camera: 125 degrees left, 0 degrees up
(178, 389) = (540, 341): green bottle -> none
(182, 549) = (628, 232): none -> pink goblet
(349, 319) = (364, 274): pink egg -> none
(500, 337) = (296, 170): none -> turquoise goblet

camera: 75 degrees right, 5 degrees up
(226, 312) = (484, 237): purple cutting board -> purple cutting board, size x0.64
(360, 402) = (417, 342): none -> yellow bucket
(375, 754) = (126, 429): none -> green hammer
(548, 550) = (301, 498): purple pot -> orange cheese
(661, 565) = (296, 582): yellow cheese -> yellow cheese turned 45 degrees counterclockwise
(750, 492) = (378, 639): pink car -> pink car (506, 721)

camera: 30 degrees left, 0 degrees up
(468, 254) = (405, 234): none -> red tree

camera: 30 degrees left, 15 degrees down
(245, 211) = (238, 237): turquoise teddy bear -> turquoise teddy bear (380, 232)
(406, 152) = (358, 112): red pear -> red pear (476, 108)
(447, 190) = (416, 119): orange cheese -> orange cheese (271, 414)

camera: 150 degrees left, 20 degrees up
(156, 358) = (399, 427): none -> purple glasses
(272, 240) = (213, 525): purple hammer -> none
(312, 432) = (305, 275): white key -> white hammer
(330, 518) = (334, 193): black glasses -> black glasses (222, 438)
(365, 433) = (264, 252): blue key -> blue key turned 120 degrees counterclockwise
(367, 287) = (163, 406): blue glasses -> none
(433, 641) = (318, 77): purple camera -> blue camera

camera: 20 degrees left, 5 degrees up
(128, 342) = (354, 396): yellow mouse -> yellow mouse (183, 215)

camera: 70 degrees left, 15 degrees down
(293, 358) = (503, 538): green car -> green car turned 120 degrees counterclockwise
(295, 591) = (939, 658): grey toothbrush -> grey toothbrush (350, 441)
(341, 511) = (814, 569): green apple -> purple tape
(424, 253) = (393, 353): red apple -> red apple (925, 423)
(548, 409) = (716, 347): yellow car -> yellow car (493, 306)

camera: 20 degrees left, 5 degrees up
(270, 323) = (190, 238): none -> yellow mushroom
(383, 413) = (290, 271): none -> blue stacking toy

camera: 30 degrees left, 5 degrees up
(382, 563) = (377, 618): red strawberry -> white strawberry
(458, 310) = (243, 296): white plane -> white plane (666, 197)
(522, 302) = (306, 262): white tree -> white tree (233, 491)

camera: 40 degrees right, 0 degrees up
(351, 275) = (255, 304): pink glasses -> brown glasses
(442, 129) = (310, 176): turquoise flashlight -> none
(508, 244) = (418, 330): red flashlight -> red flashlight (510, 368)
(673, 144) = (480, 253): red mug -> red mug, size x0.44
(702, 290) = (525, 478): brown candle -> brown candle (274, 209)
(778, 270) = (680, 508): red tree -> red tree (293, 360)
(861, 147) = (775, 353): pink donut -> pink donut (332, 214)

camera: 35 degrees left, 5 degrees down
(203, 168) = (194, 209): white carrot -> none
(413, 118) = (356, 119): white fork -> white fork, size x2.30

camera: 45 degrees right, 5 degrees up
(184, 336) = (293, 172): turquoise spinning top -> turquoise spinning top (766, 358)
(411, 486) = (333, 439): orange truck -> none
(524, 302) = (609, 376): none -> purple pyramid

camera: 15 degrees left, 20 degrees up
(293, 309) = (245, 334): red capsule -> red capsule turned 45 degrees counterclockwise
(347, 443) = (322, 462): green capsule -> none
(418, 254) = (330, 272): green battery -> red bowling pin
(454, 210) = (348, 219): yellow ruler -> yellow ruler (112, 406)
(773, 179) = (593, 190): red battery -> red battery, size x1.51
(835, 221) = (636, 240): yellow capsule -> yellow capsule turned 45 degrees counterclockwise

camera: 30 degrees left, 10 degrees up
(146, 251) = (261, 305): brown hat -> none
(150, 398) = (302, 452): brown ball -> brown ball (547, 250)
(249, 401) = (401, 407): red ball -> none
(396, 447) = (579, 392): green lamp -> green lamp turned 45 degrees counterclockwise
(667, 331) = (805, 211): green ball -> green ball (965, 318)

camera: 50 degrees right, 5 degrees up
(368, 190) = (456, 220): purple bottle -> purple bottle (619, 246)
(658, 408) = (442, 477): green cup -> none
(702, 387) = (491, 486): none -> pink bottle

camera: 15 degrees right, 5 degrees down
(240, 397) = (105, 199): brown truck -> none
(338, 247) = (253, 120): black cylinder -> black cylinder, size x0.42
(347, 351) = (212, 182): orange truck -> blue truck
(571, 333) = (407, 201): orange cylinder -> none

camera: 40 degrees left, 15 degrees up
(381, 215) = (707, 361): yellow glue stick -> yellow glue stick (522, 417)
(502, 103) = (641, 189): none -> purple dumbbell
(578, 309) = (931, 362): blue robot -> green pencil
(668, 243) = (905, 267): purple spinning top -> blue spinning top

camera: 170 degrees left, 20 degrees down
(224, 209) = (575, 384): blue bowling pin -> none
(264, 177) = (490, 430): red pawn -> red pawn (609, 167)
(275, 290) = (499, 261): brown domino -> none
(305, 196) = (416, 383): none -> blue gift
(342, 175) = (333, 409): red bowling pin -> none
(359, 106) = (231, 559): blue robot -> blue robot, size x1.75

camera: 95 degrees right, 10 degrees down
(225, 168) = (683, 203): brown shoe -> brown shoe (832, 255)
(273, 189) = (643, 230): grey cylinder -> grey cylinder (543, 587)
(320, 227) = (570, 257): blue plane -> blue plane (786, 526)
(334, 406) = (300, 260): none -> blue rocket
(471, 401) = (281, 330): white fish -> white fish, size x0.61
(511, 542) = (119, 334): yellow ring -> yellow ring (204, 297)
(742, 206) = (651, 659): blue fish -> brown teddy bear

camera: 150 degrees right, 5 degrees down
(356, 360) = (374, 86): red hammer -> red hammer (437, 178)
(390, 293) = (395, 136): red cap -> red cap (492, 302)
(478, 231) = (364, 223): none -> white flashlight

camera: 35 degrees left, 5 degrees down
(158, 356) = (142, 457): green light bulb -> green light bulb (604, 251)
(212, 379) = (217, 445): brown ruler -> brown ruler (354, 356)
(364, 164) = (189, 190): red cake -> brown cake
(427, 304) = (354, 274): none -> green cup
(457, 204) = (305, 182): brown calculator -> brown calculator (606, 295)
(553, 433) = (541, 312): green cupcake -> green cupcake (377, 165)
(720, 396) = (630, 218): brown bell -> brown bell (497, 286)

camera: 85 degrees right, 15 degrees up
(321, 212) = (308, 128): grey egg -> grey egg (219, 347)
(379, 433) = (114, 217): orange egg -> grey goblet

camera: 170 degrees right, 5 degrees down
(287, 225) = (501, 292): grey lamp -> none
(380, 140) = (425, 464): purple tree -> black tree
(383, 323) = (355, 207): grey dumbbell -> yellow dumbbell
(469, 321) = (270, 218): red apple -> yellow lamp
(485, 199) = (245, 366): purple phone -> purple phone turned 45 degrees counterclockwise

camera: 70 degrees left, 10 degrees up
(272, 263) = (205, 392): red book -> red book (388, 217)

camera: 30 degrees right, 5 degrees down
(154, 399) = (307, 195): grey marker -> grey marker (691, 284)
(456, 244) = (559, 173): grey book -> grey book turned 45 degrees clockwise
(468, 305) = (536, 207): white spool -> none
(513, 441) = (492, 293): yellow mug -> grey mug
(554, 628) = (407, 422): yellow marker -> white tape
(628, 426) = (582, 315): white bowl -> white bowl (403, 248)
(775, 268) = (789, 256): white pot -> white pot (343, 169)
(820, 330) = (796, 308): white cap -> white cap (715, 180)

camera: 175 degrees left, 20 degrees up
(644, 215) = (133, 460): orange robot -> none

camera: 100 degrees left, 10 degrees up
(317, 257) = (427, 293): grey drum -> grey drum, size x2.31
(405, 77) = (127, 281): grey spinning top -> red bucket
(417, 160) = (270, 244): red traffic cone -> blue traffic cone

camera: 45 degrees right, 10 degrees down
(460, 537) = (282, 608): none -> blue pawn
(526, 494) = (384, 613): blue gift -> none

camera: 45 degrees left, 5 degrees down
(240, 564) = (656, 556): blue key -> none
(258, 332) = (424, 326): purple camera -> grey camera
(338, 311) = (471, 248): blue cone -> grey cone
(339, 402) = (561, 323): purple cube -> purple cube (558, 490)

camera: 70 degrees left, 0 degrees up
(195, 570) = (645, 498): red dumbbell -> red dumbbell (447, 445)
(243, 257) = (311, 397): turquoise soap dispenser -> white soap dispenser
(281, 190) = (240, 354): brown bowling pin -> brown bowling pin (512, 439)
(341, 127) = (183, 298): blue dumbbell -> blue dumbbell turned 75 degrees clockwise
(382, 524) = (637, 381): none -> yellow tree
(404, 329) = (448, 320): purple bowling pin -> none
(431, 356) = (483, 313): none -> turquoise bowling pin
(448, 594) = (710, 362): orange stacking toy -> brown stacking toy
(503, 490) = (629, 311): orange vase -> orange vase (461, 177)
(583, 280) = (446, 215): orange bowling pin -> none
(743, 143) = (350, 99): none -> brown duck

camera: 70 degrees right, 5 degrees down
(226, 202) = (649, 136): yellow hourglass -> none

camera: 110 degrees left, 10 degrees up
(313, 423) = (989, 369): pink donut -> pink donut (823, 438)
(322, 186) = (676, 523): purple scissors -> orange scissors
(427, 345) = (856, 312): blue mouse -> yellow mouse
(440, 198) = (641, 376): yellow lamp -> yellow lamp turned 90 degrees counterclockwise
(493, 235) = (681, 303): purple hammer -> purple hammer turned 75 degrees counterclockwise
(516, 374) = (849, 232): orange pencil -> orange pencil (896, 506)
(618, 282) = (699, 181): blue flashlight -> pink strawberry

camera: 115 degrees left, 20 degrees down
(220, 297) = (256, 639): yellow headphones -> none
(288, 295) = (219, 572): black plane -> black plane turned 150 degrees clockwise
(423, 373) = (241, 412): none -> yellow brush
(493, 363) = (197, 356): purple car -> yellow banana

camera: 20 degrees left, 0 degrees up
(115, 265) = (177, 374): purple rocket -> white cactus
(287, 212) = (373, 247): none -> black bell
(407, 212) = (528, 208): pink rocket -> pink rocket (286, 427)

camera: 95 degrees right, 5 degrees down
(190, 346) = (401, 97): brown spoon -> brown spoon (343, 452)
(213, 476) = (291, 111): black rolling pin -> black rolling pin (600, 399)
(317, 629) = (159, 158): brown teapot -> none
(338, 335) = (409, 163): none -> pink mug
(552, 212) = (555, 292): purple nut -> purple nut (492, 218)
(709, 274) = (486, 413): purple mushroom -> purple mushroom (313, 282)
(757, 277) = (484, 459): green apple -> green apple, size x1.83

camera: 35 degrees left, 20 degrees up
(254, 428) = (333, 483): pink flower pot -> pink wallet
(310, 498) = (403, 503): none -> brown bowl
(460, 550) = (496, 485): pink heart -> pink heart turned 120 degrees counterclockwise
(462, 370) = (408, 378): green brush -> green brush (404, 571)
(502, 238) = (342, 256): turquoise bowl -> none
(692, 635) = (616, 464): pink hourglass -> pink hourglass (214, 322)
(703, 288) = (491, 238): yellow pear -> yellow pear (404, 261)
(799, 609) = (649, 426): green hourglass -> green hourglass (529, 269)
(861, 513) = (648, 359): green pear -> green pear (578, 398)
::::::
_ASSIGNMENT_:
Your task is to copy exactly, and only, the lines from the line with "(799, 609) = (649, 426): green" through the last line of the entries, both included.

_EXERCISE OUTPUT_:
(799, 609) = (649, 426): green hourglass -> green hourglass (529, 269)
(861, 513) = (648, 359): green pear -> green pear (578, 398)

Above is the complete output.